- **What you should do**:
Repeat the records verbatim and leave the pictures out of your copy.

- **Source material**:
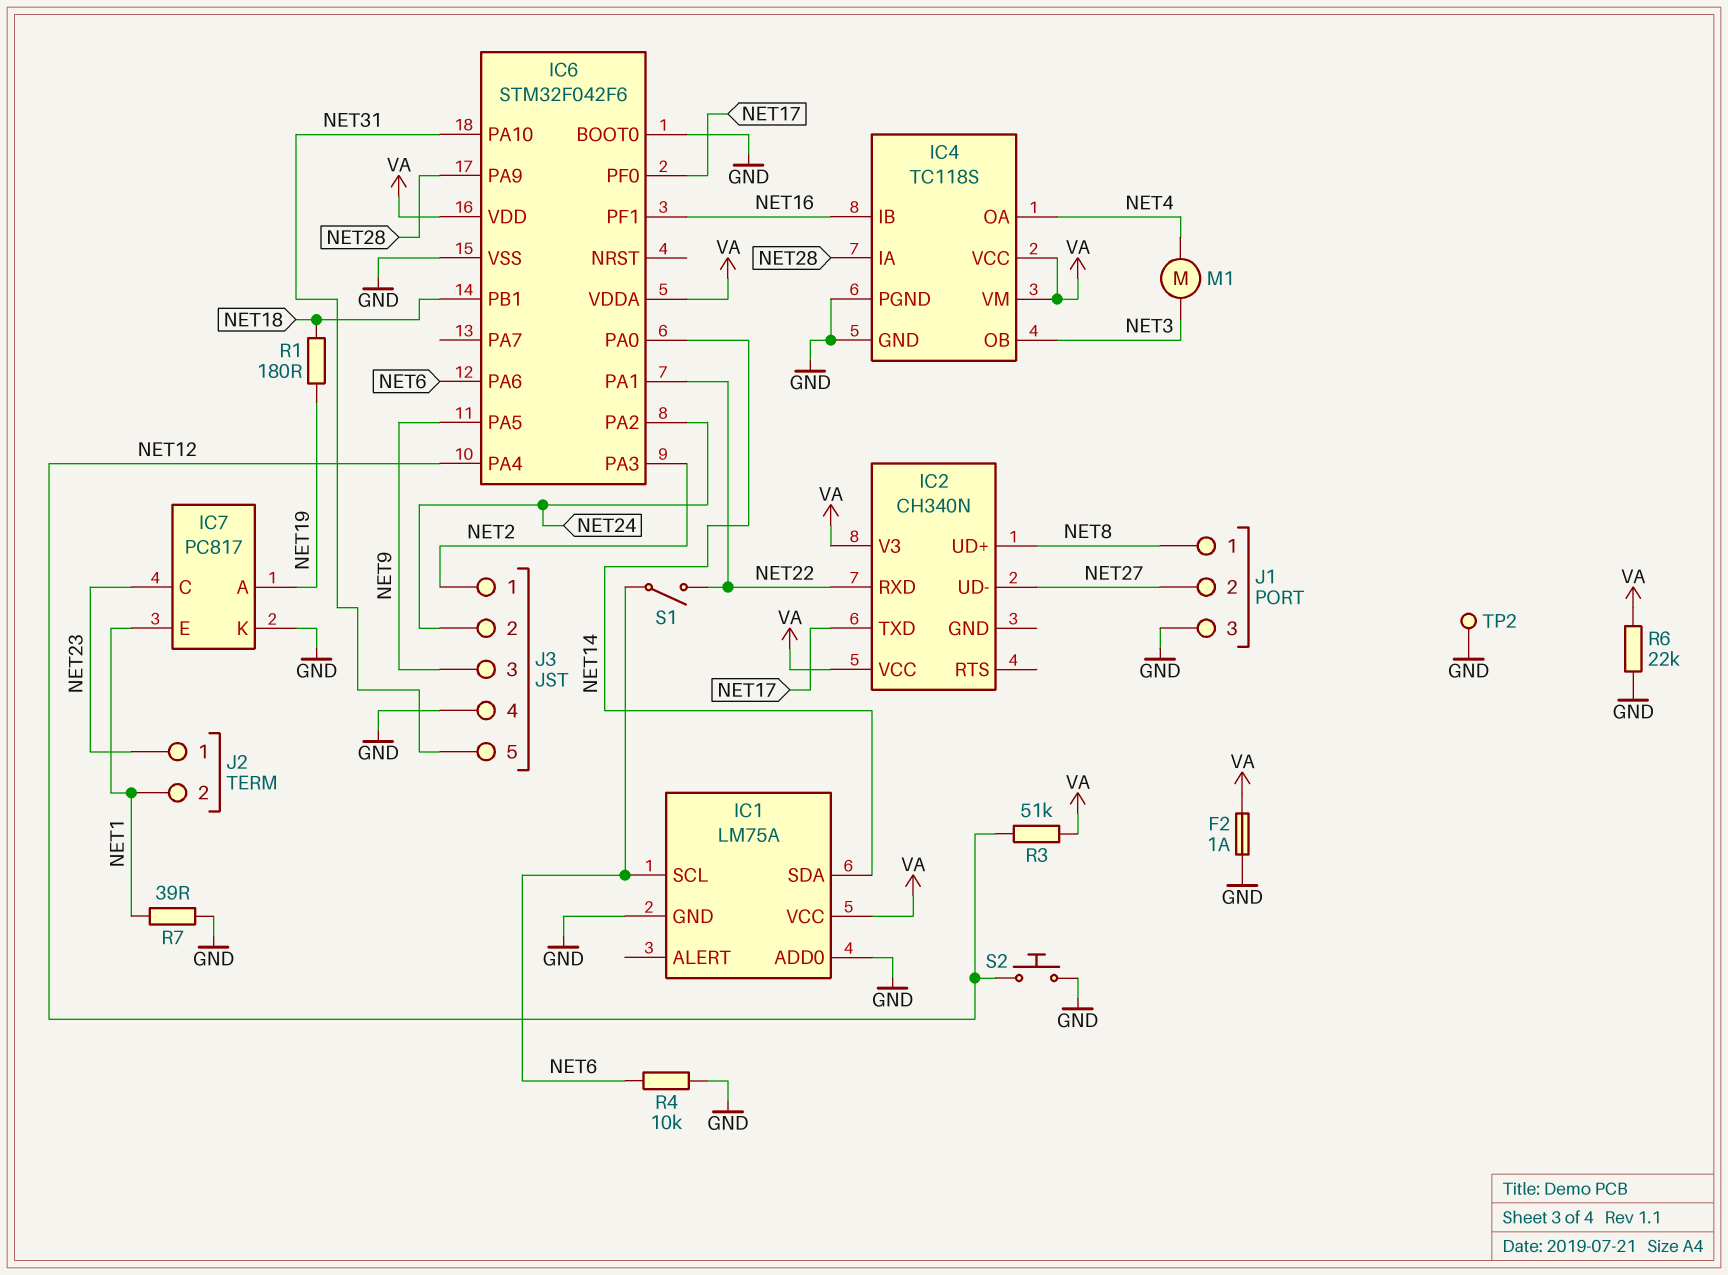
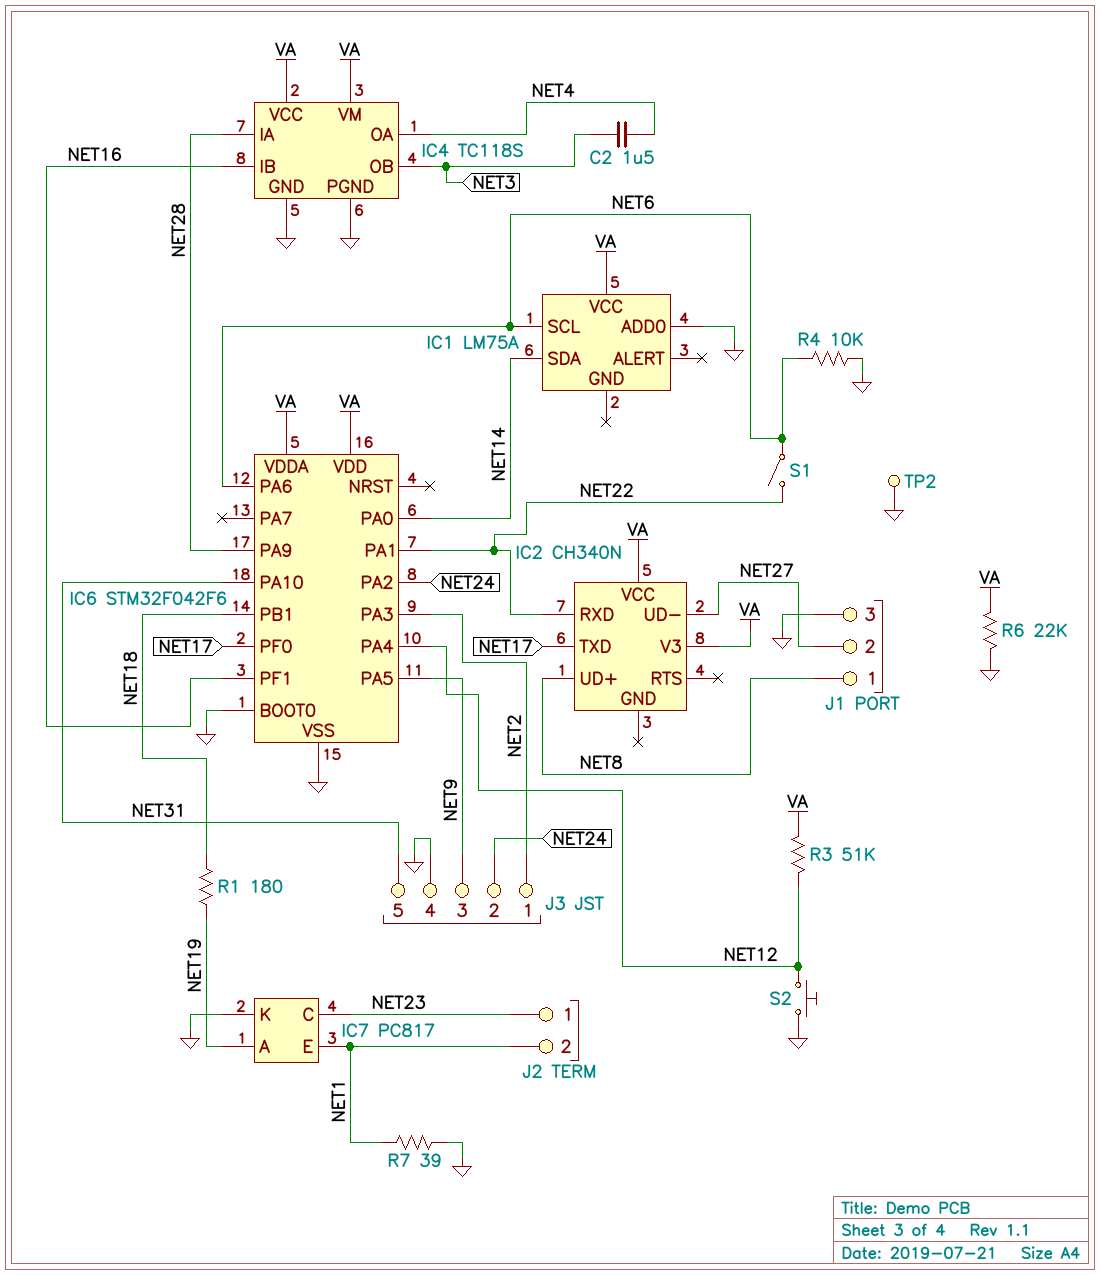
C2: none -> 1.5uF (NET3, NET4)
F2: 1A (GND, VA) -> none
IC1 pin GND: GND -> none
M1: motor (NET3, NET4) -> none

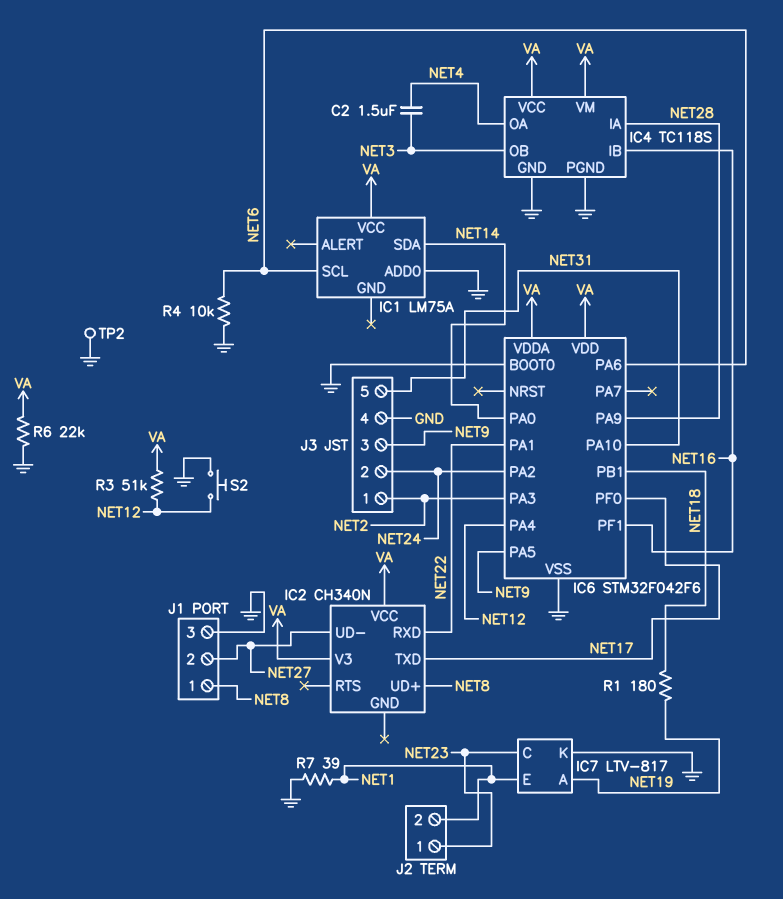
IC7: PC817 -> LTV-817
S1: switch (NET6, NET22) -> none

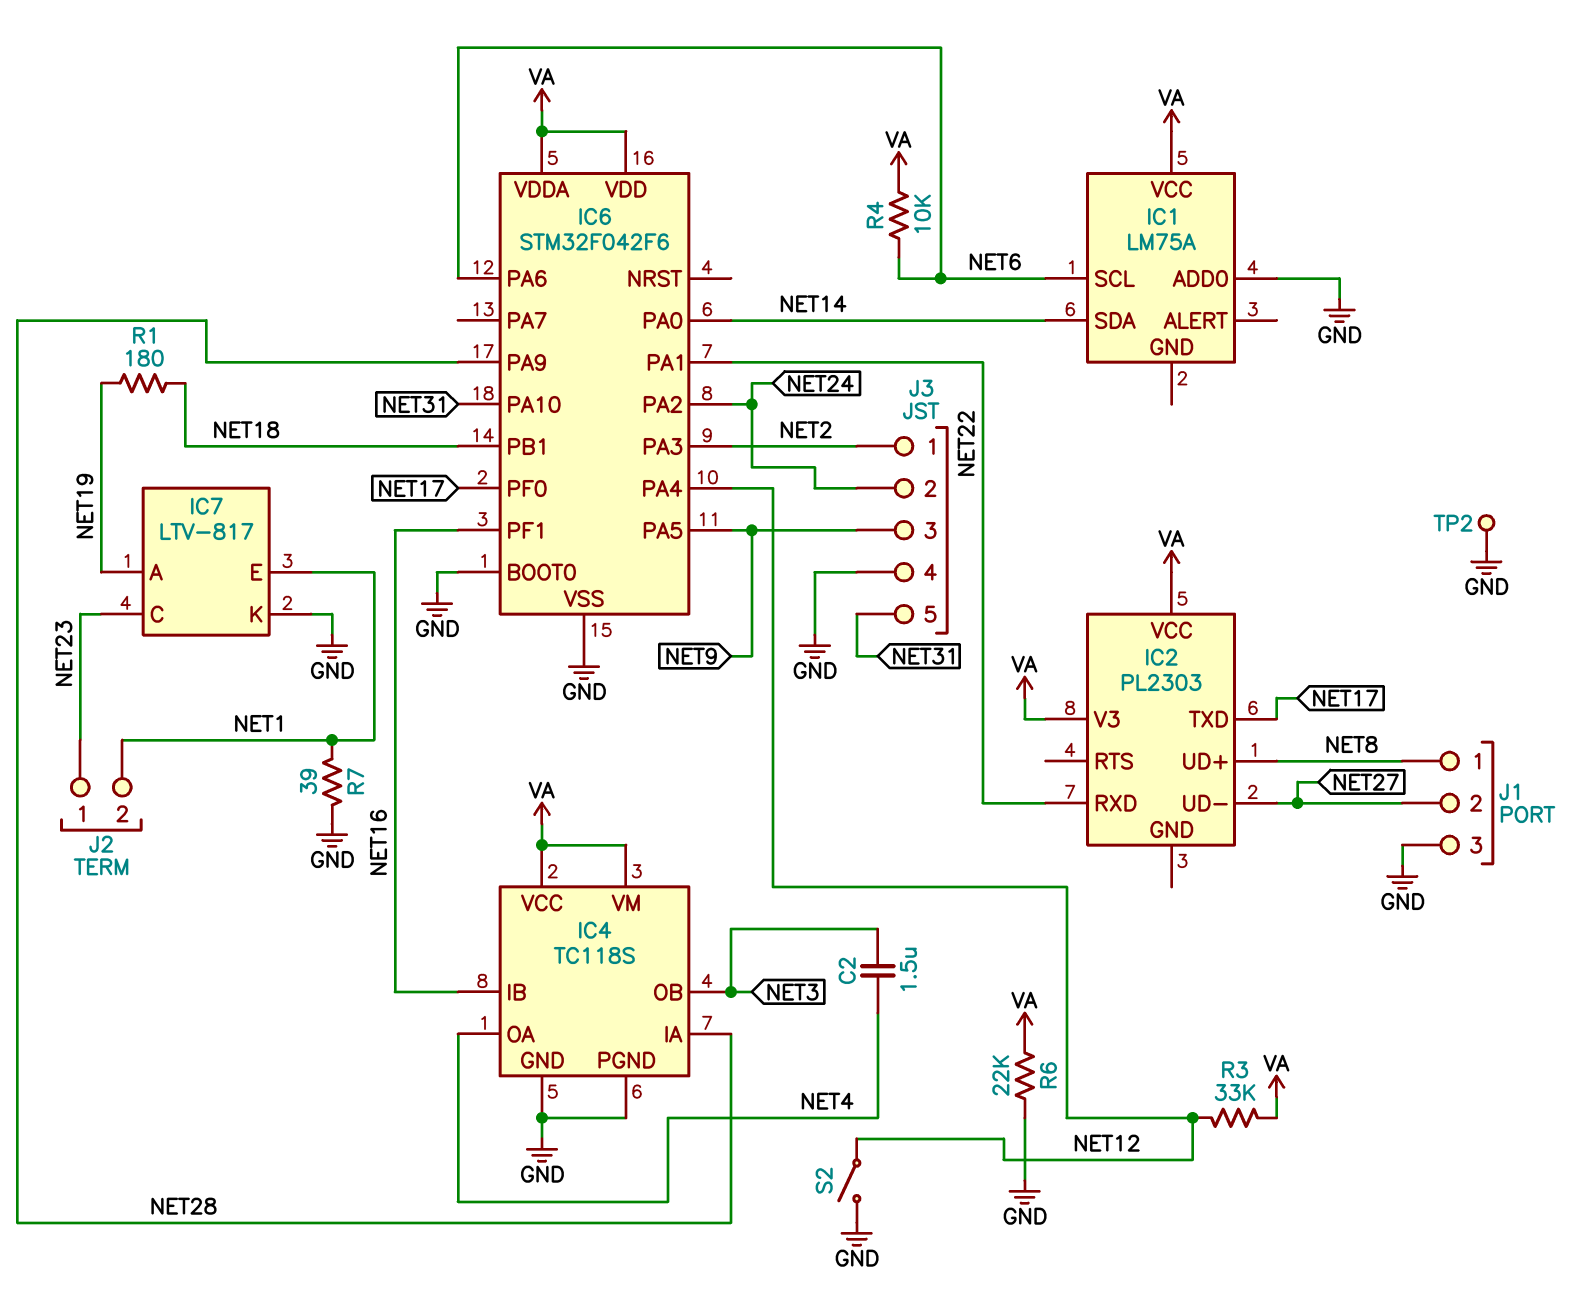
IC2: CH340N -> PL2303
R3: 51k (NET12, VA) -> 33k (NET12, VA)
R4: 10k (GND, NET6) -> 10k (NET6, VA)
S2: button (GND, NET12) -> switch (GND, NET12)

- **Solved exercise**:
C2: none -> 1.5uF (NET3, NET4)
F2: 1A (GND, VA) -> none
IC1 pin GND: GND -> none
M1: motor (NET3, NET4) -> none

IC7: PC817 -> LTV-817
S1: switch (NET6, NET22) -> none

IC2: CH340N -> PL2303
R3: 51k (NET12, VA) -> 33k (NET12, VA)
R4: 10k (GND, NET6) -> 10k (NET6, VA)
S2: button (GND, NET12) -> switch (GND, NET12)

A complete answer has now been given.